**Problem to solve:** The task calls for the lines below from the line with "none -> green plate C10:E10 level 2" to the line with "none -> green plate E4 level 2", both ends included, copied exactly, without any pictures.

**Dataset excerpts:**

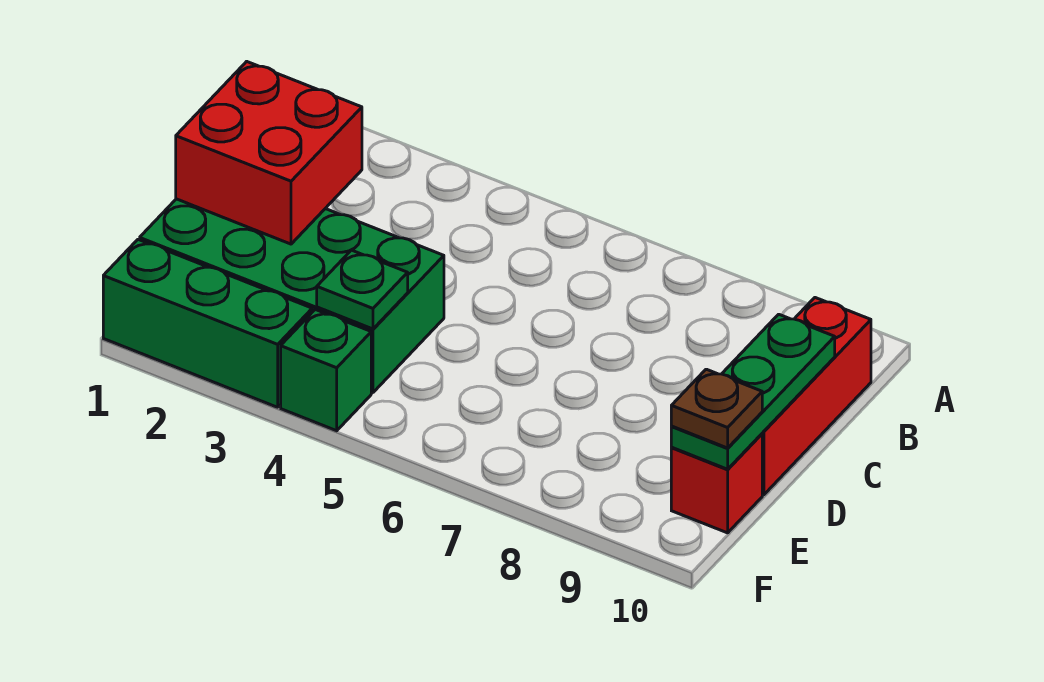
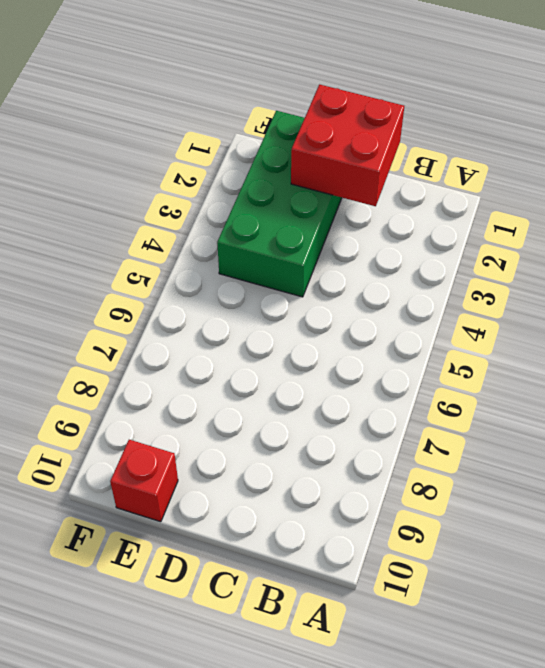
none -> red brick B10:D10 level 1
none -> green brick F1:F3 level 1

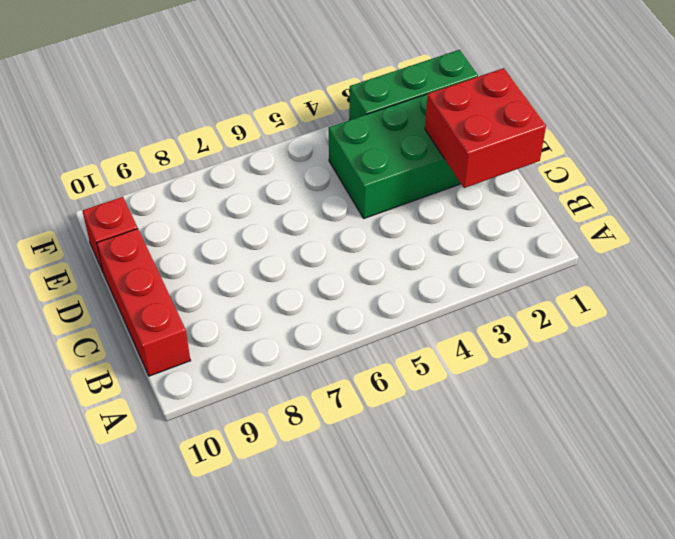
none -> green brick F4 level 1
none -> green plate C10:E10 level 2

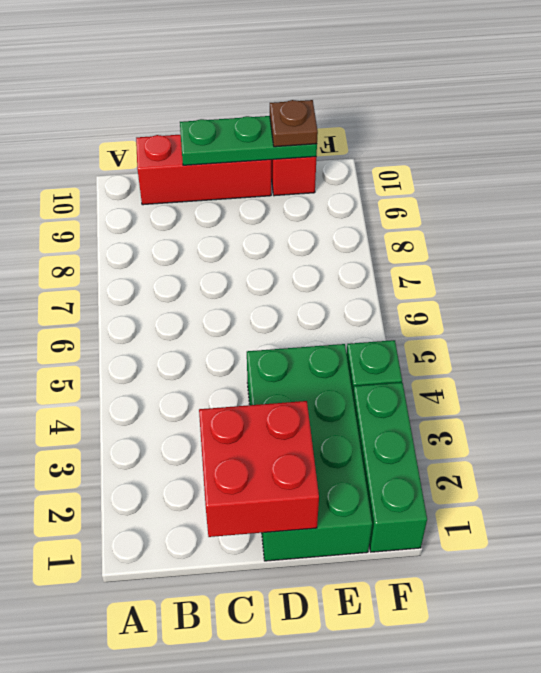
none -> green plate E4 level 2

* * *

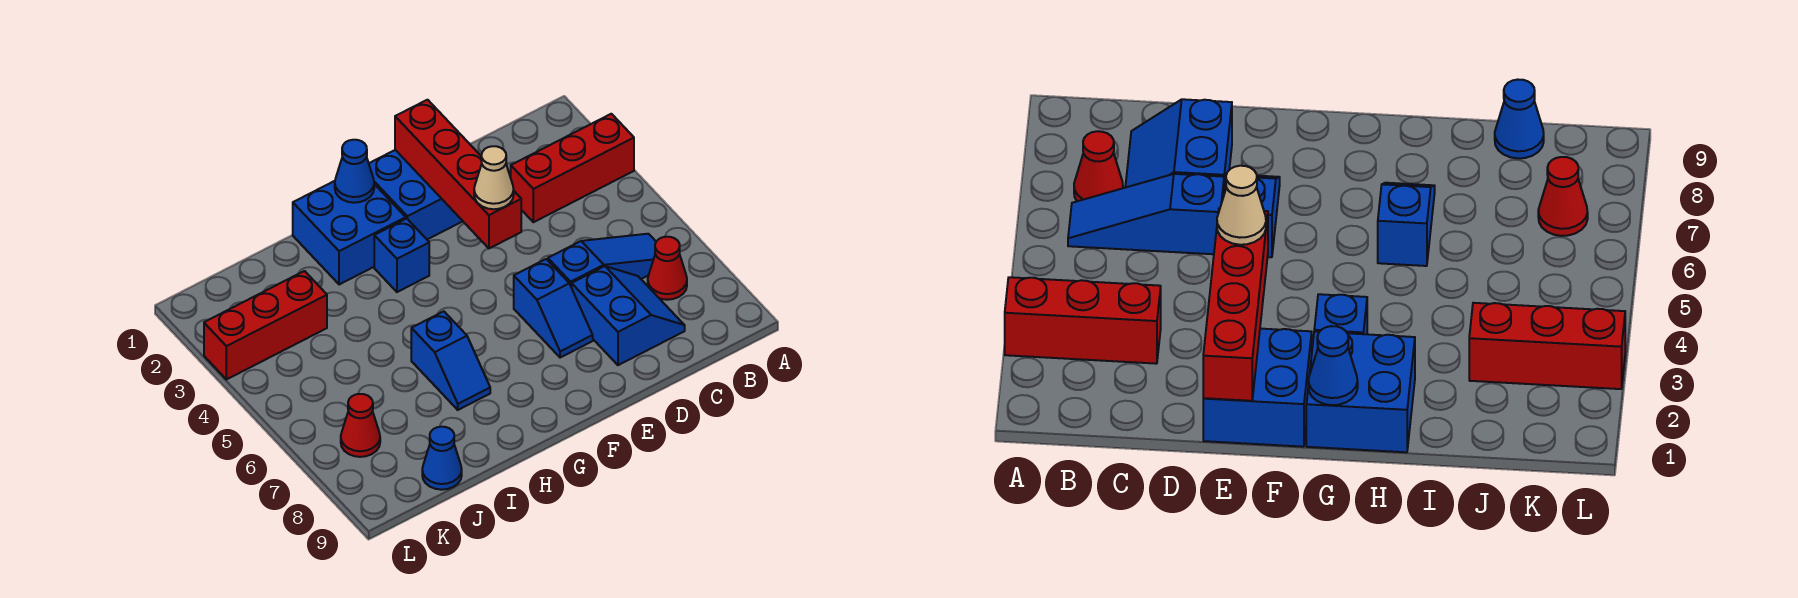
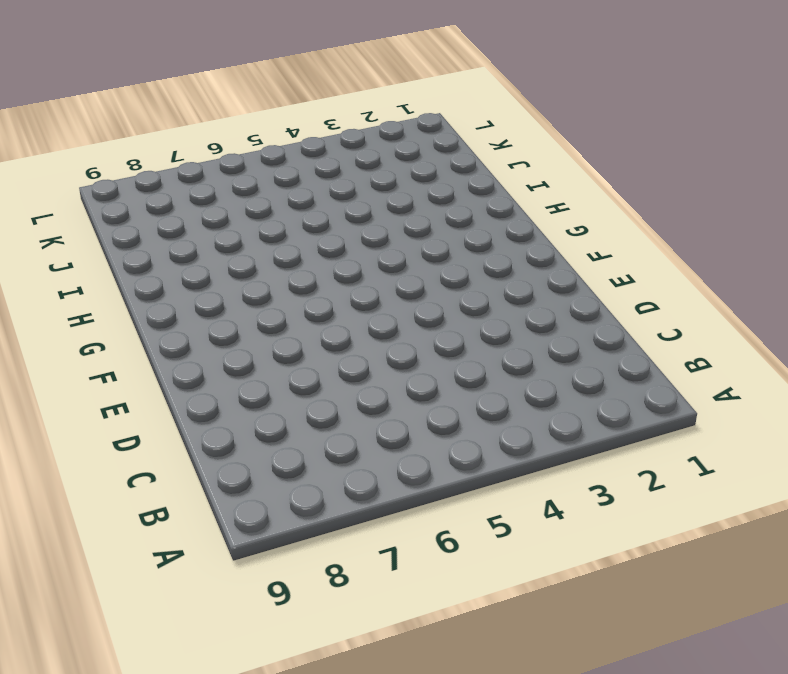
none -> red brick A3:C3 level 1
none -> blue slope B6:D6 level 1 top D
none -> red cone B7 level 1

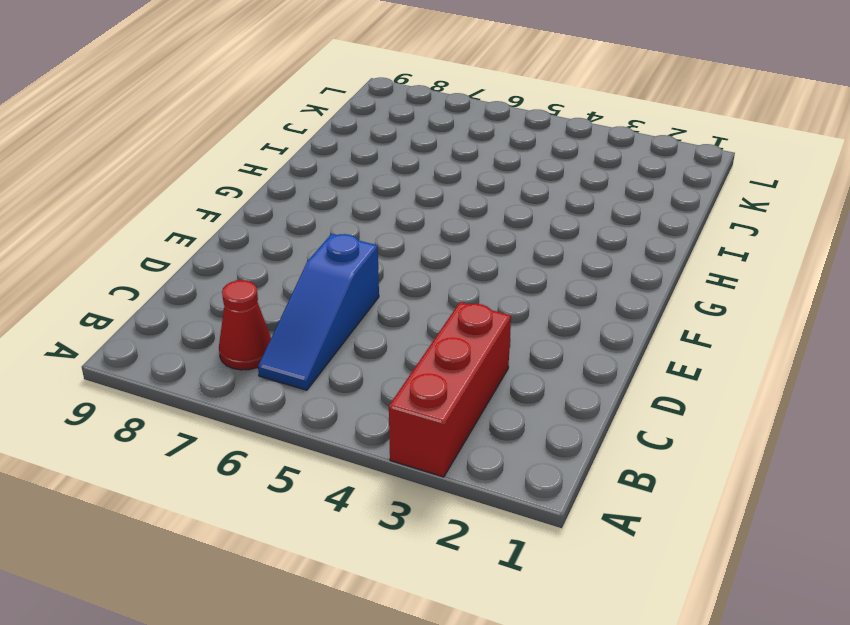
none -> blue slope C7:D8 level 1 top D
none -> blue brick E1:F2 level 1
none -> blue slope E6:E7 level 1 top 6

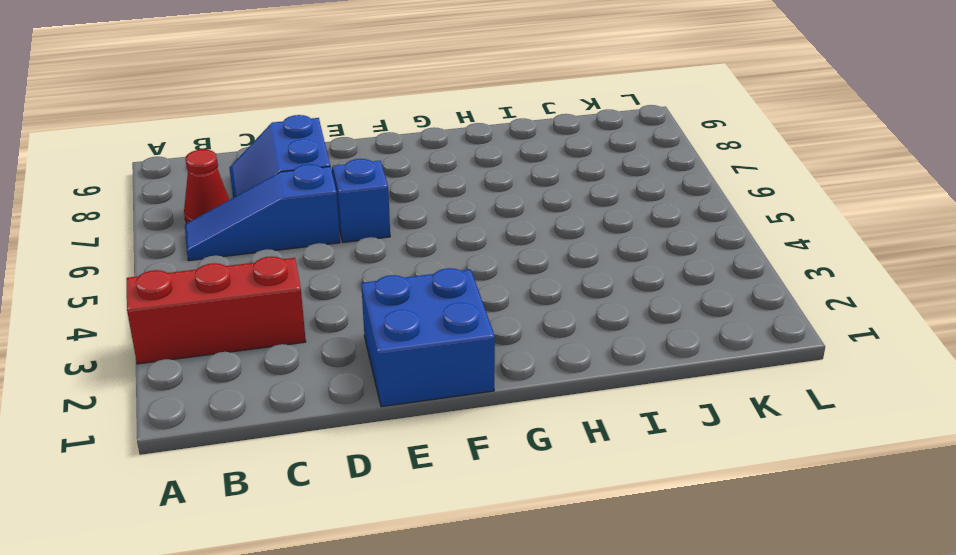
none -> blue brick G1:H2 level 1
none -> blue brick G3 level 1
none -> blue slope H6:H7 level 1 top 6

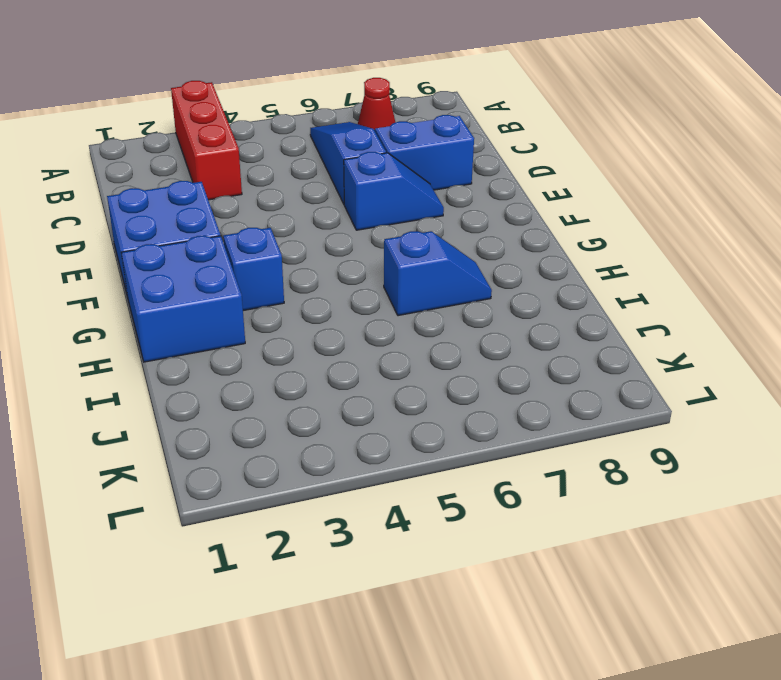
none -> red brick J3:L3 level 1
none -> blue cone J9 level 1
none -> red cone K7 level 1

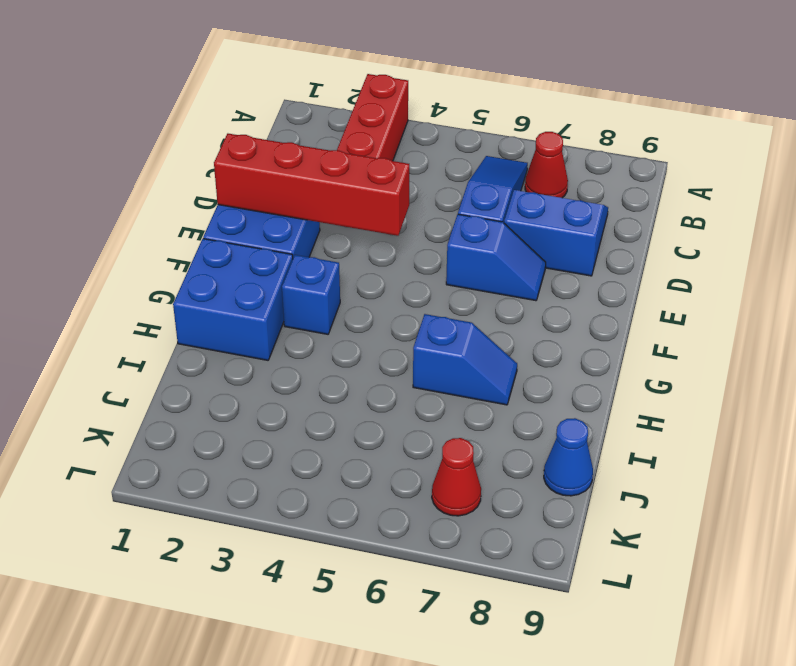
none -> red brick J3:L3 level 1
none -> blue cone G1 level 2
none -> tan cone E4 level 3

**Written solution:**
none -> green plate C10:E10 level 2

none -> green plate E4 level 2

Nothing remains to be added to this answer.